Using the listing below, set down each line from the line containing "BT1: 1.5V (plus" through the line containing "SW2: switch (DAC, PWR) -> none", both ends included, exactly and with nothing added.

Available data section start

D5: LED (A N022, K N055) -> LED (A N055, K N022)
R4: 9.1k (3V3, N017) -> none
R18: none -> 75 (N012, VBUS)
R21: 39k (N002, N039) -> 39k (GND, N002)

Available data section end
Available data section start

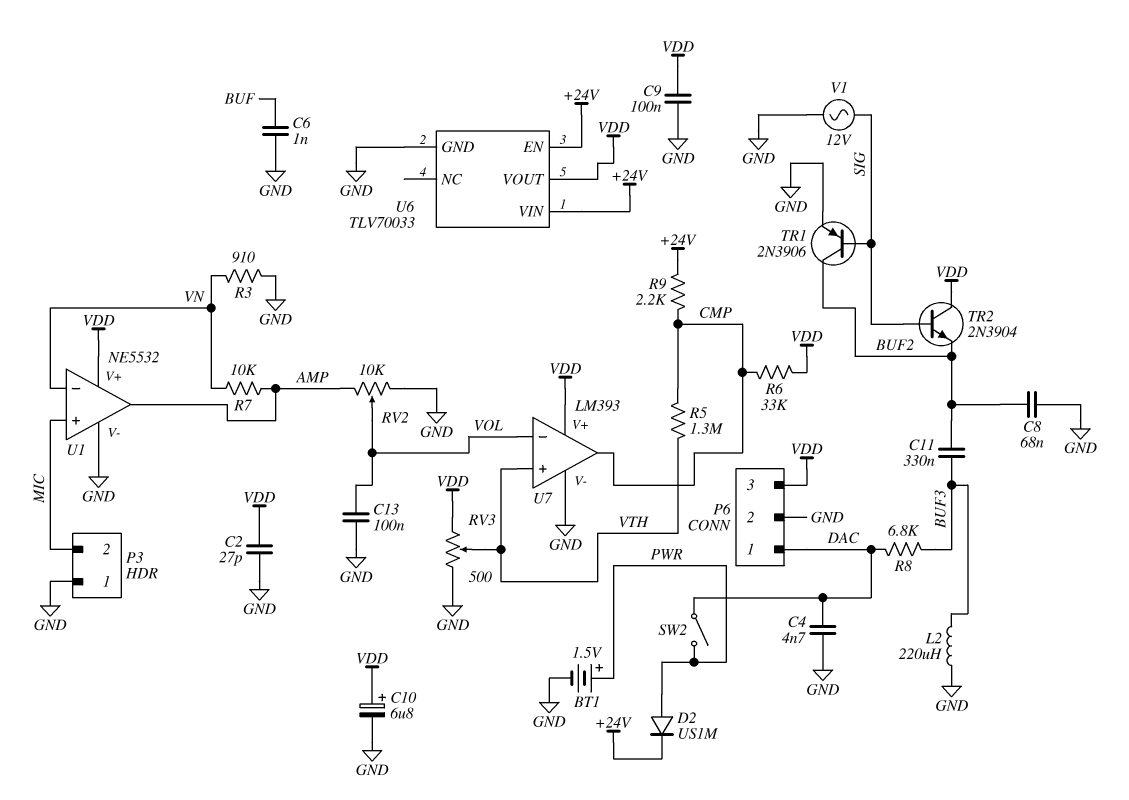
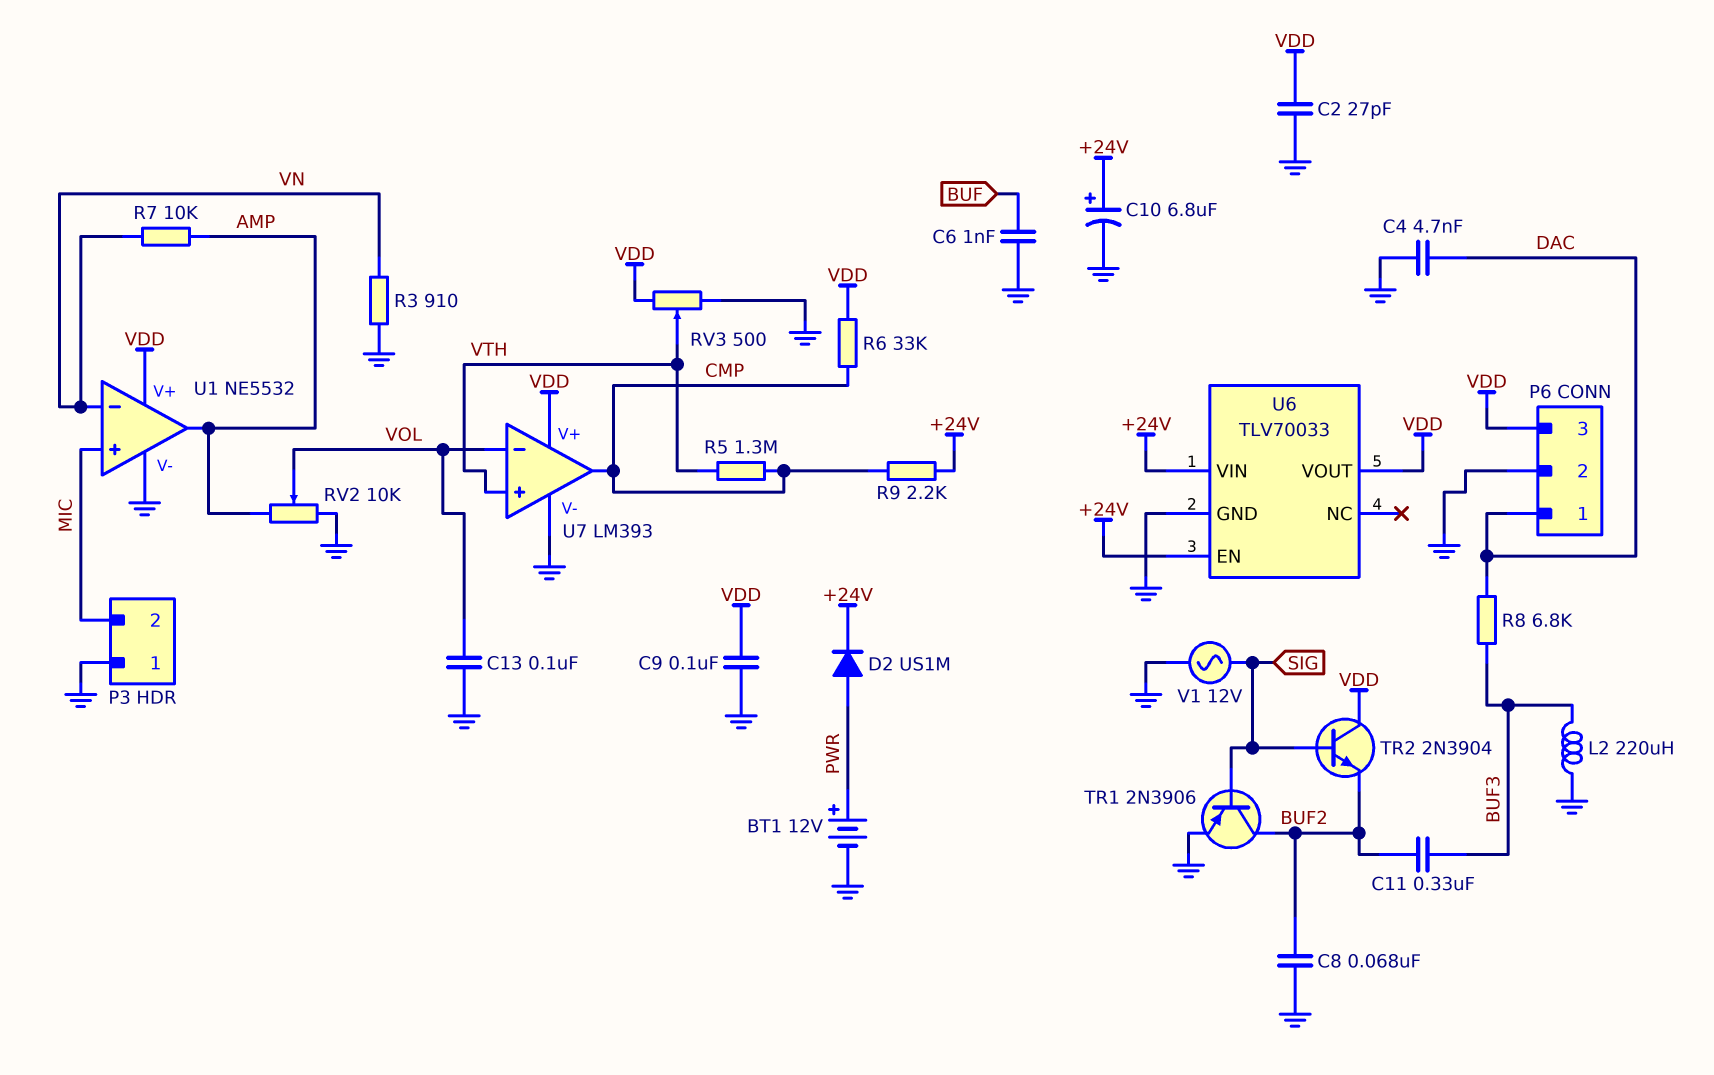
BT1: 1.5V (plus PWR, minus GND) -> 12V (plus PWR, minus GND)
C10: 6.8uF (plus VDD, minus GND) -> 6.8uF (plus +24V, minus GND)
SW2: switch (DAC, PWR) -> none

Available data section end

> **Solution to this task**:
BT1: 1.5V (plus PWR, minus GND) -> 12V (plus PWR, minus GND)
C10: 6.8uF (plus VDD, minus GND) -> 6.8uF (plus +24V, minus GND)
SW2: switch (DAC, PWR) -> none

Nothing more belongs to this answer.